Working from the records below, repeat exactly the lines starting at the line that contains "camera: 70 degrees right, 0 degrees up" and ending at the line that contains "(804, 773) = (265, 522): turquoise", inclusive.
(Beginning of Data extracts)
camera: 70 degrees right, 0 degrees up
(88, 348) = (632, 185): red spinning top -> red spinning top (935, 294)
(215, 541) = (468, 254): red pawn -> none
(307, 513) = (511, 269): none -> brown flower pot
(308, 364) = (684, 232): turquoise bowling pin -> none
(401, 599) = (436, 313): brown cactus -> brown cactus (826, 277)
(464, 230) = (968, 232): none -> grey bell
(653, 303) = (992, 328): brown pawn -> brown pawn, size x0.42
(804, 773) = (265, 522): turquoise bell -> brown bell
(End of Data extracts)
(Beginning of Data extracts)
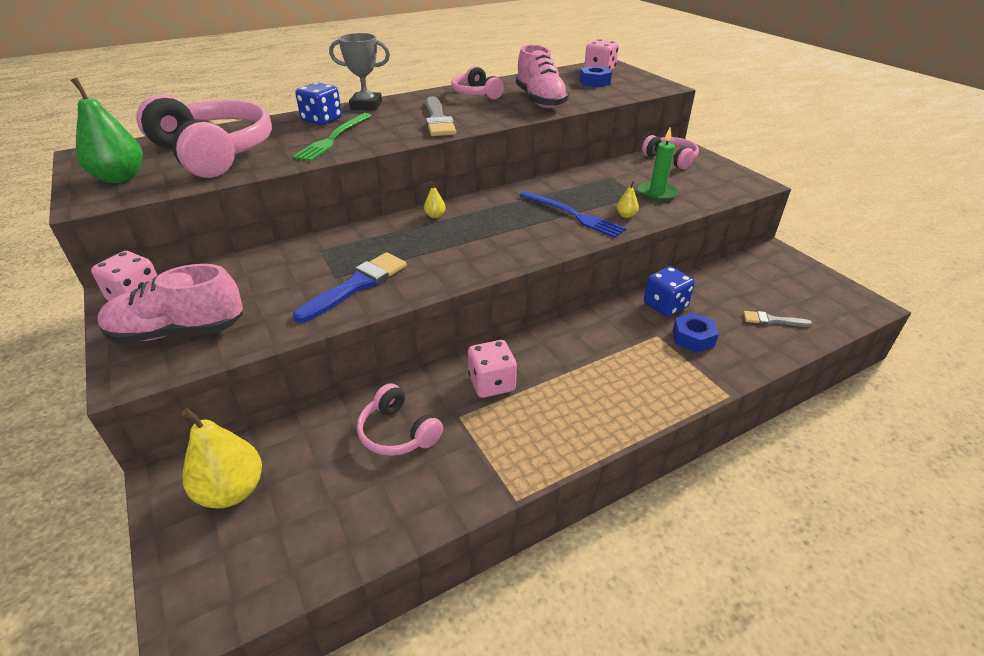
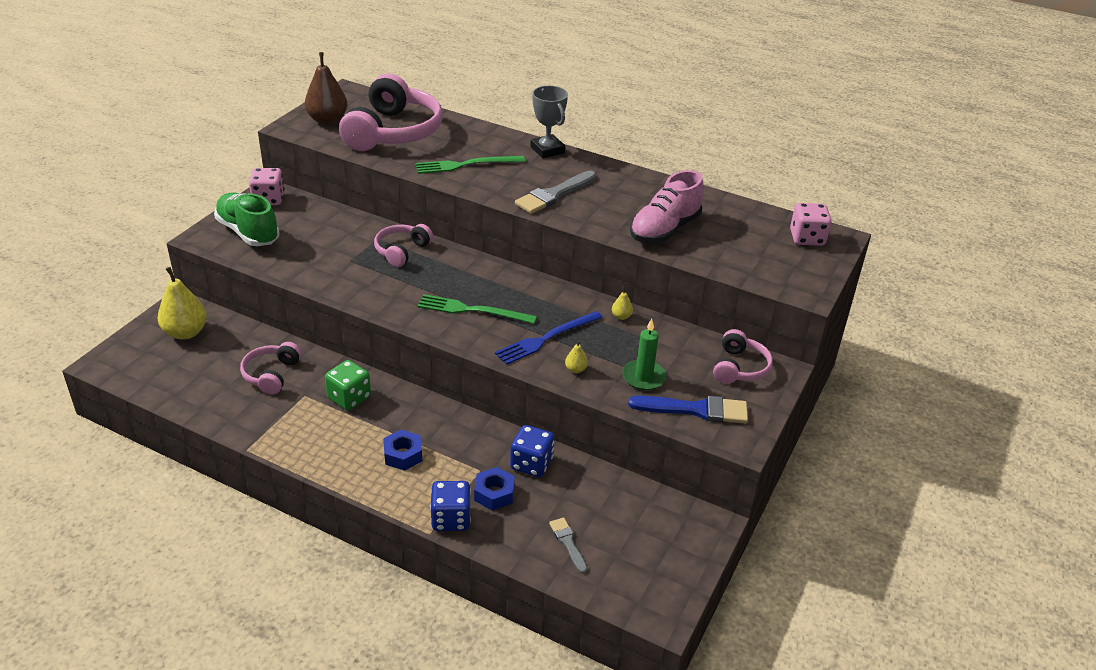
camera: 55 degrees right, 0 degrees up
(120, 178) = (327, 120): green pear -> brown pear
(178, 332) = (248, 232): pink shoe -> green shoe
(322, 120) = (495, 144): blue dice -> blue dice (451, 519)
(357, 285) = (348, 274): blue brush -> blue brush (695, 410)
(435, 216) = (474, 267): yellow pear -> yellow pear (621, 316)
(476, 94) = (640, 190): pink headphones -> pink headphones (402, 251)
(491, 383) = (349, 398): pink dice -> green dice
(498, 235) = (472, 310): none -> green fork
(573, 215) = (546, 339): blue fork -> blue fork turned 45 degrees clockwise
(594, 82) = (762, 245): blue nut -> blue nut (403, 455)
(End of Data extracts)
Response box>
camera: 70 degrees right, 0 degrees up
(88, 348) = (632, 185): red spinning top -> red spinning top (935, 294)
(215, 541) = (468, 254): red pawn -> none
(307, 513) = (511, 269): none -> brown flower pot
(308, 364) = (684, 232): turquoise bowling pin -> none
(401, 599) = (436, 313): brown cactus -> brown cactus (826, 277)
(464, 230) = (968, 232): none -> grey bell
(653, 303) = (992, 328): brown pawn -> brown pawn, size x0.42
(804, 773) = (265, 522): turquoise bell -> brown bell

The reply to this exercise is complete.